EXERCISE MATERIALS Block Start

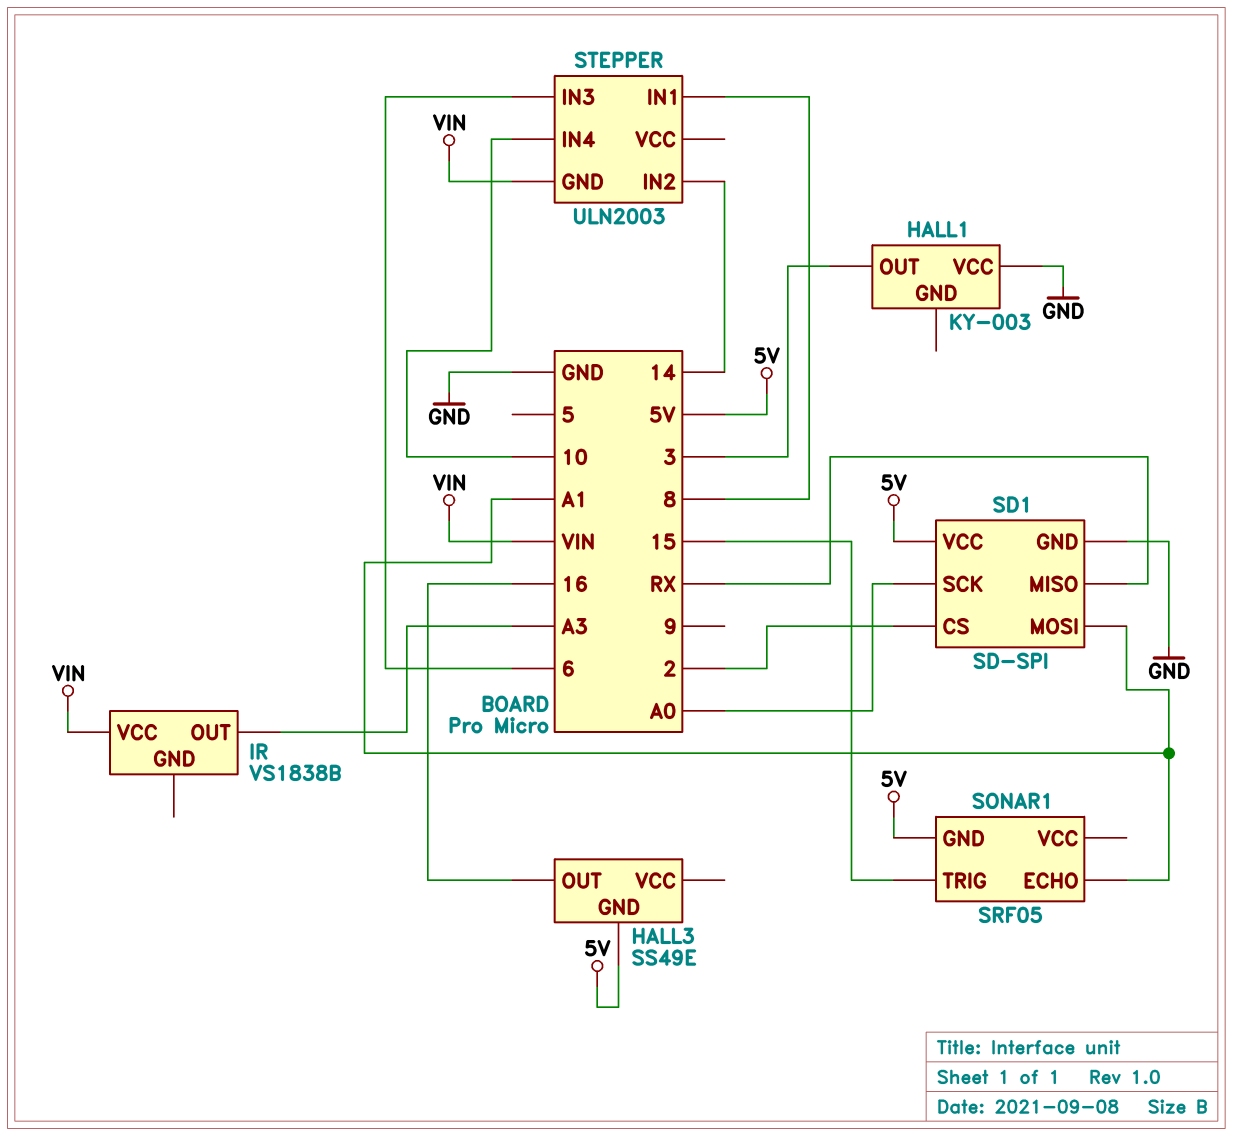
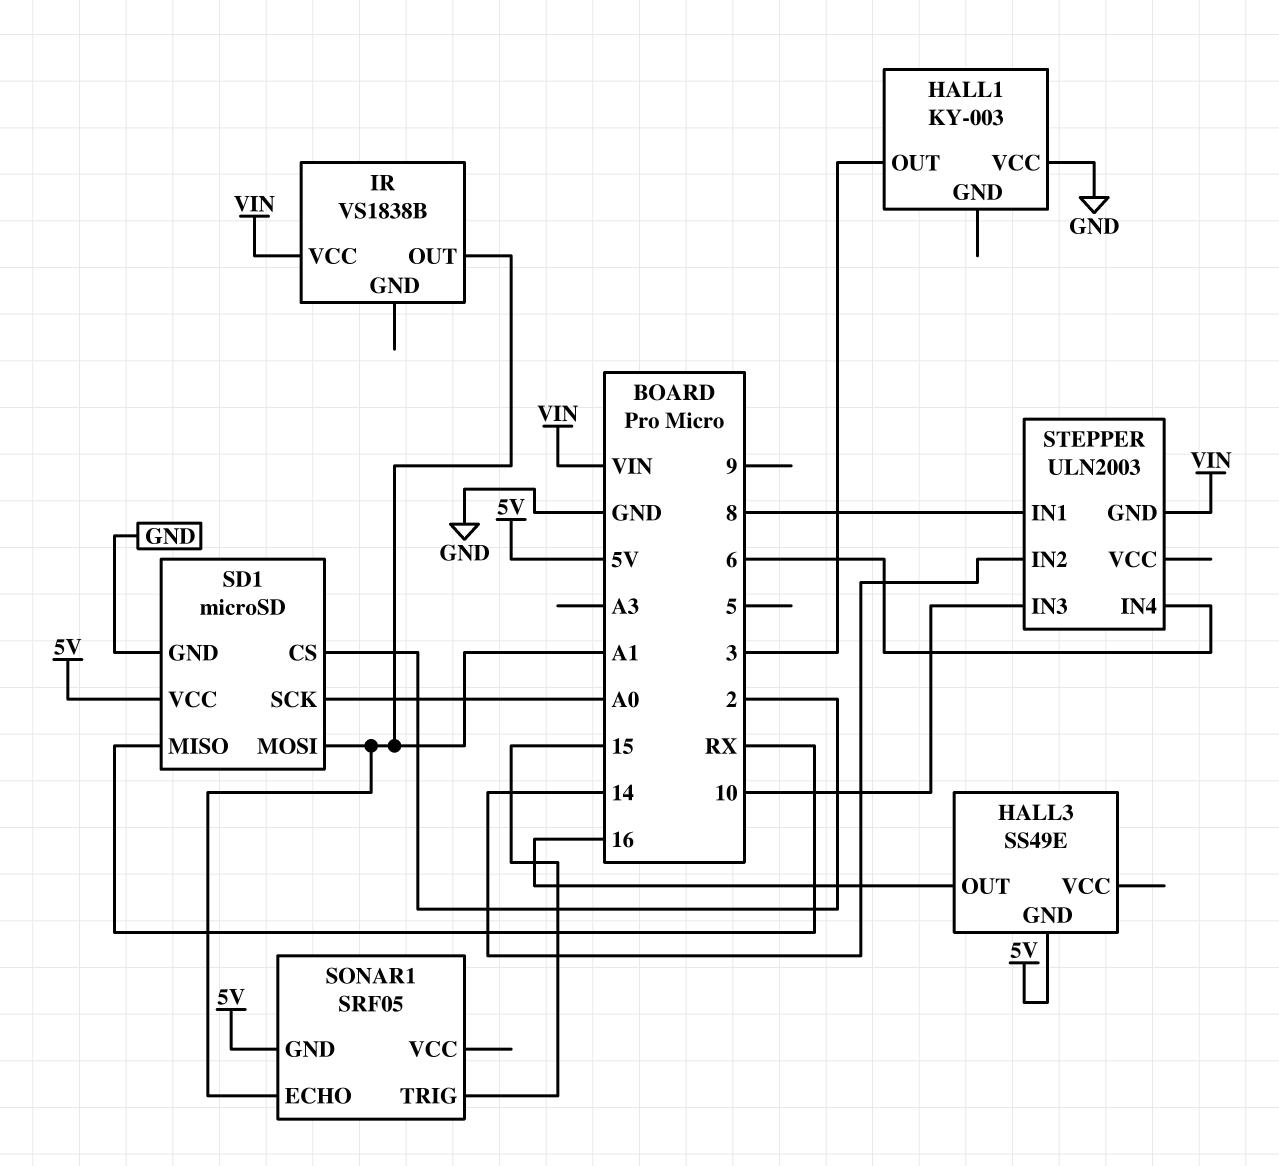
IR pin OUT: A3 -> A1
SD1: SD-SPI -> microSD
STEPPER pin IN3: 6 -> 10
STEPPER pin IN4: 10 -> 6

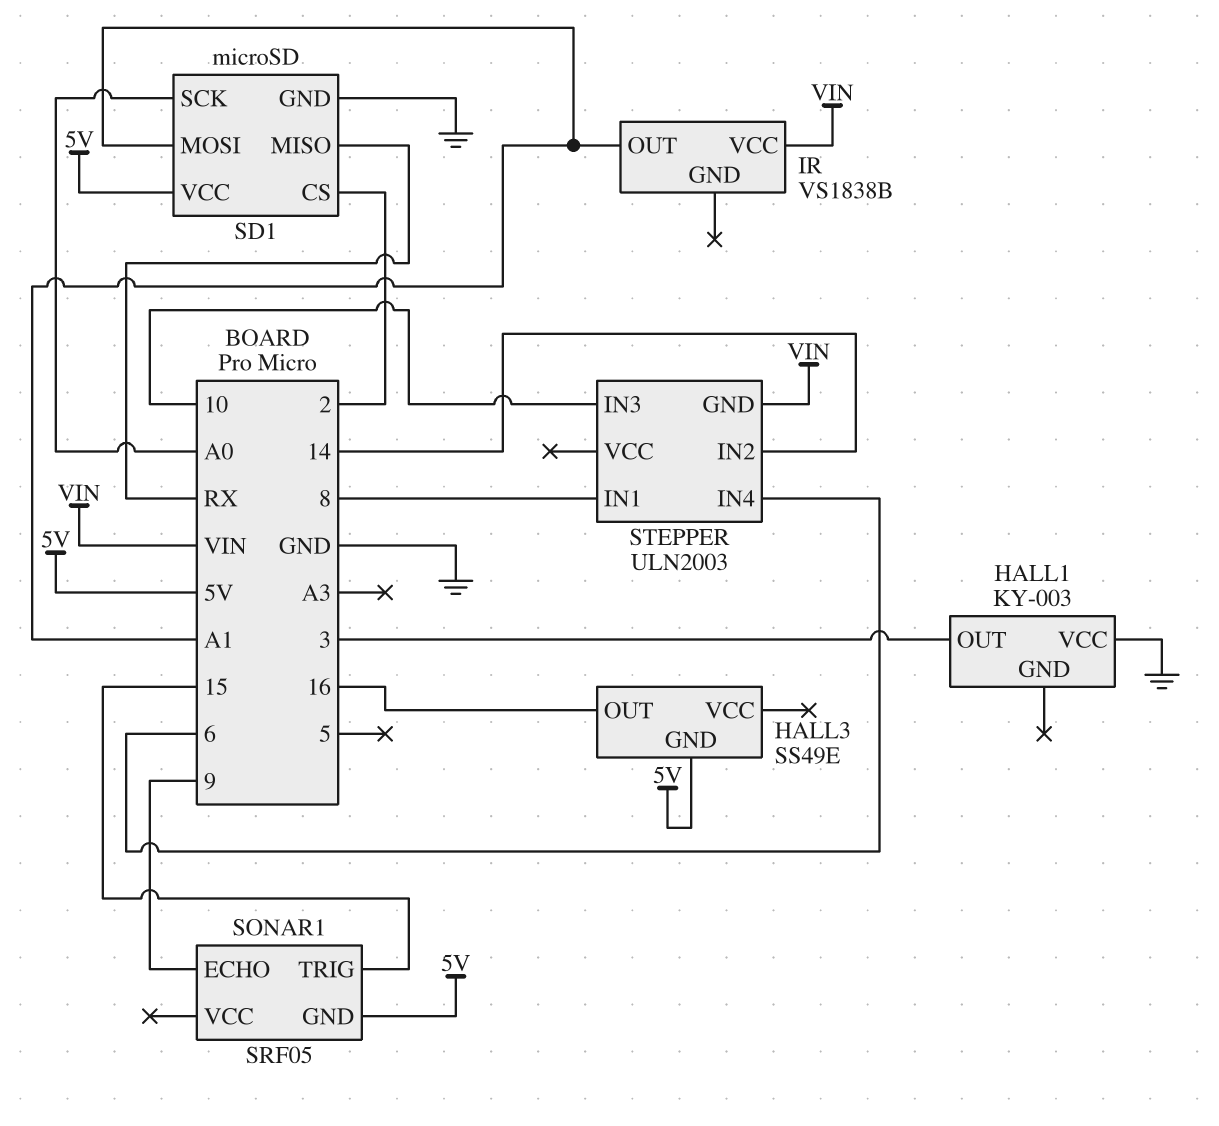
SONAR1 pin ECHO: A1 -> 9

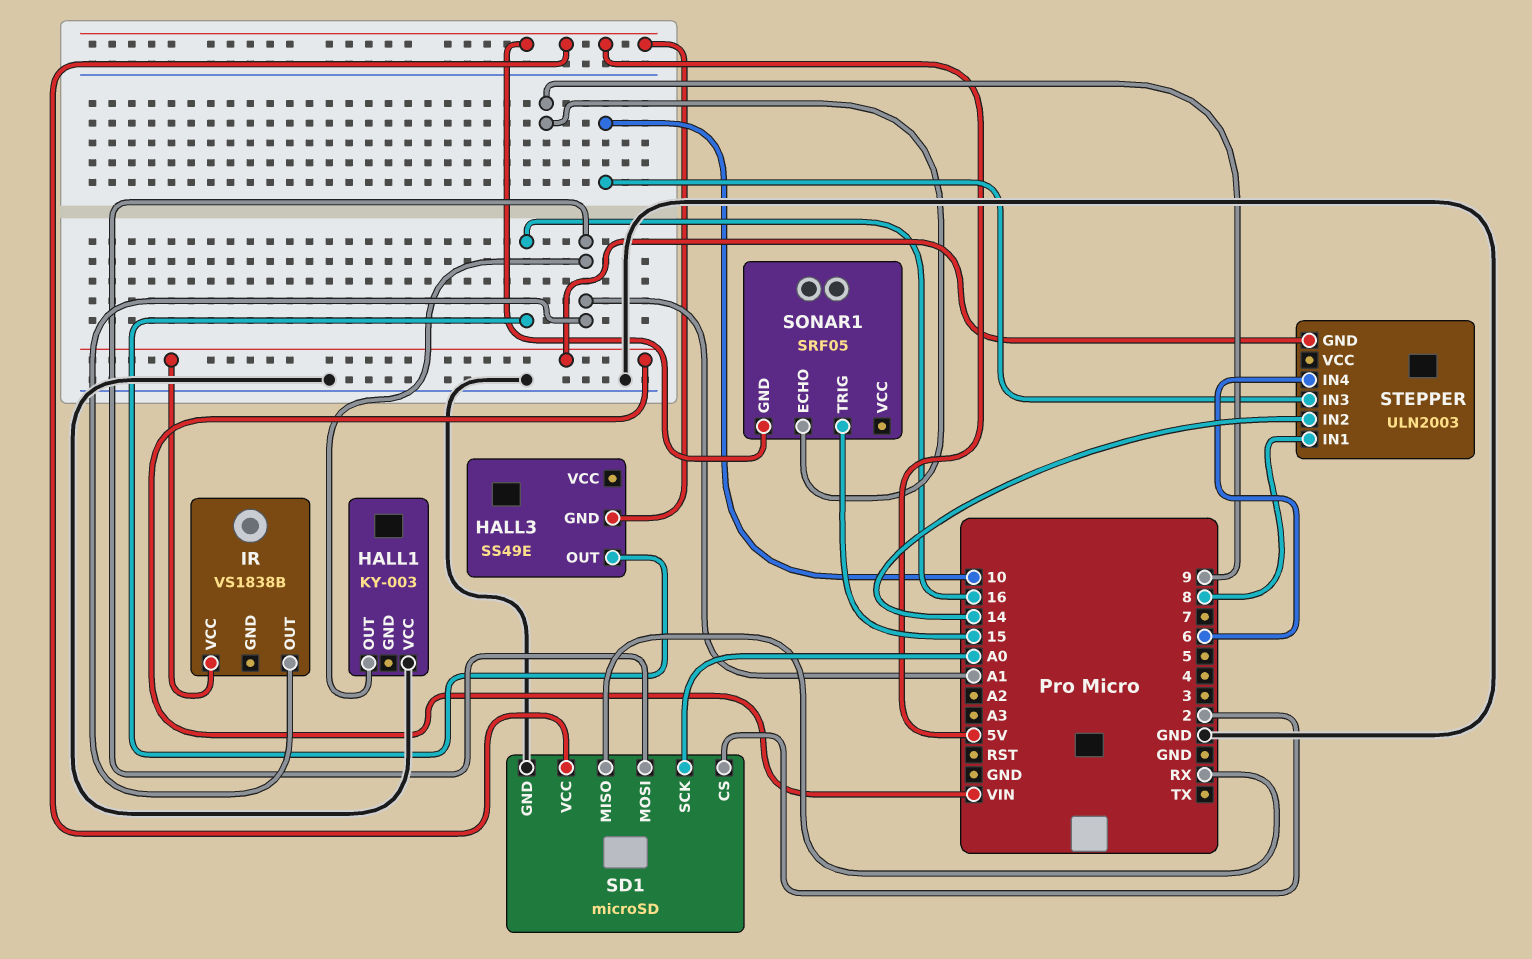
HALL1 pin OUT: 3 -> A1

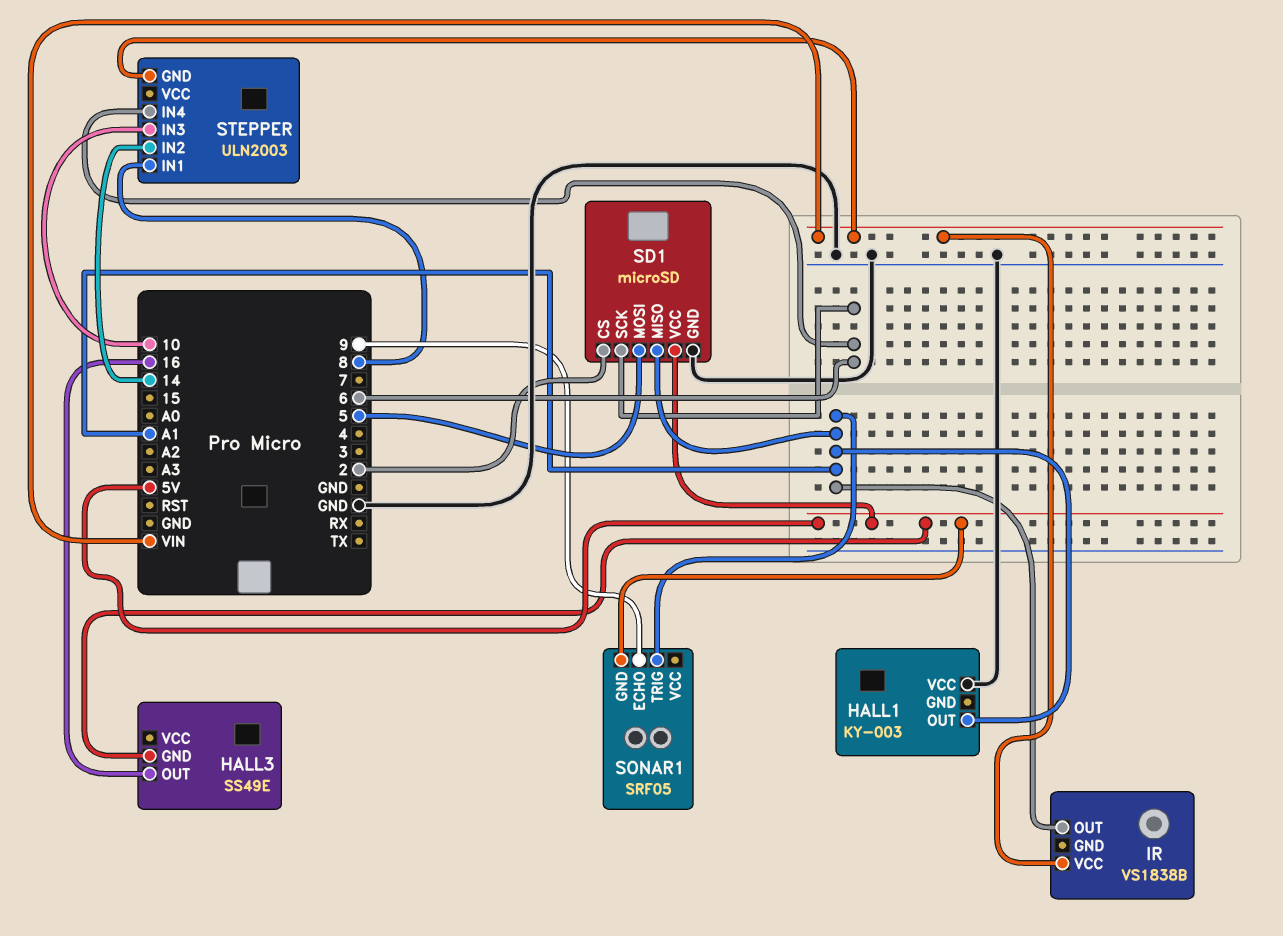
SD1 pin MISO: RX -> A1
SD1 pin MOSI: A1 -> 5
SD1 pin SCK: A0 -> 6
SONAR1 pin TRIG: 15 -> A1

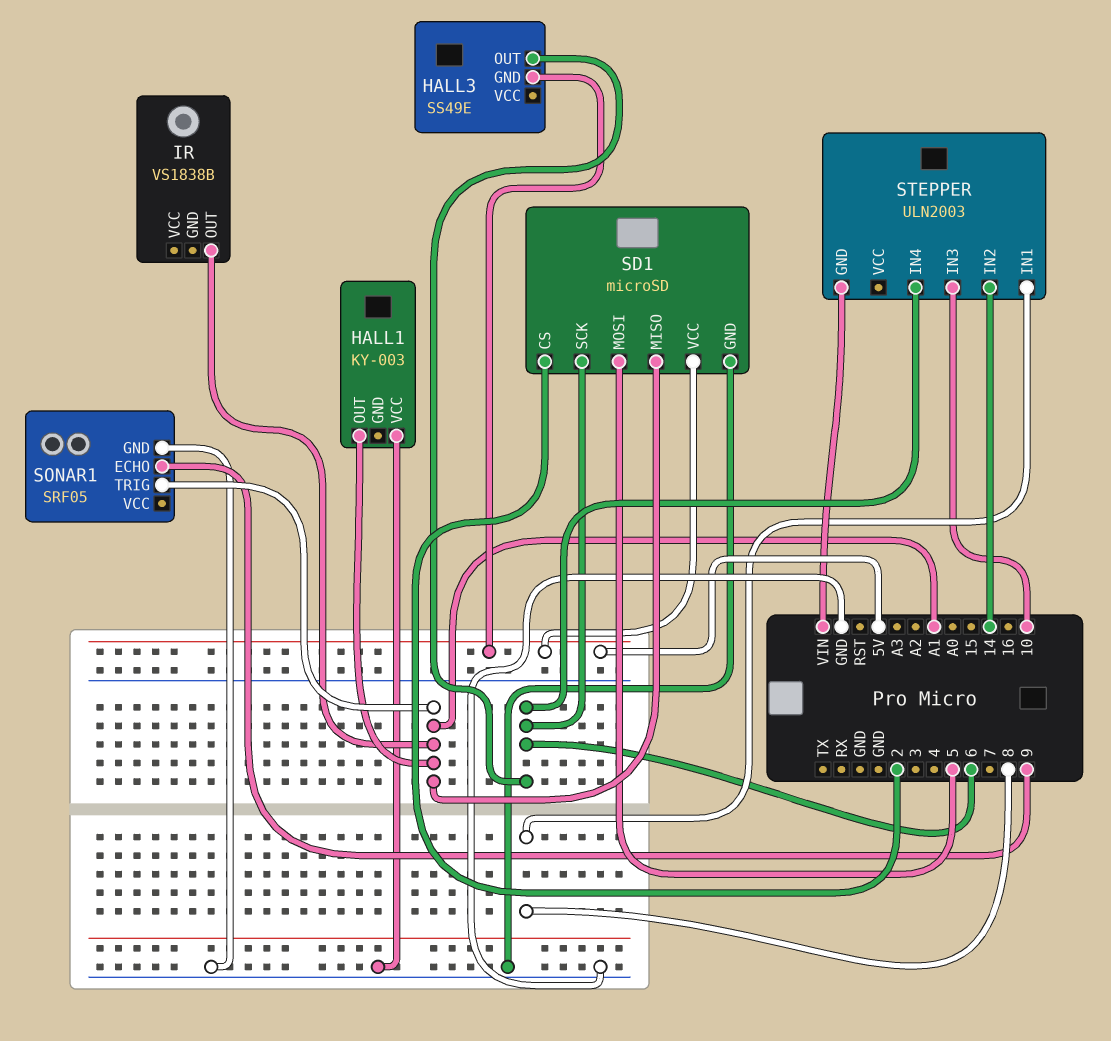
HALL3 pin OUT: 16 -> 6
IR pin VCC: VIN -> none
SONAR1 pin GND: 5V -> GND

EXERCISE MATERIALS Block End

**WHAT IS REQUIRED**
Set down, exactly as written, each line from the one that contains "SONAR1 pin TRIG: 15 -> A1" to the last line of the records, but none of the pictures.

**TASK ANSWER**
SONAR1 pin TRIG: 15 -> A1

HALL3 pin OUT: 16 -> 6
IR pin VCC: VIN -> none
SONAR1 pin GND: 5V -> GND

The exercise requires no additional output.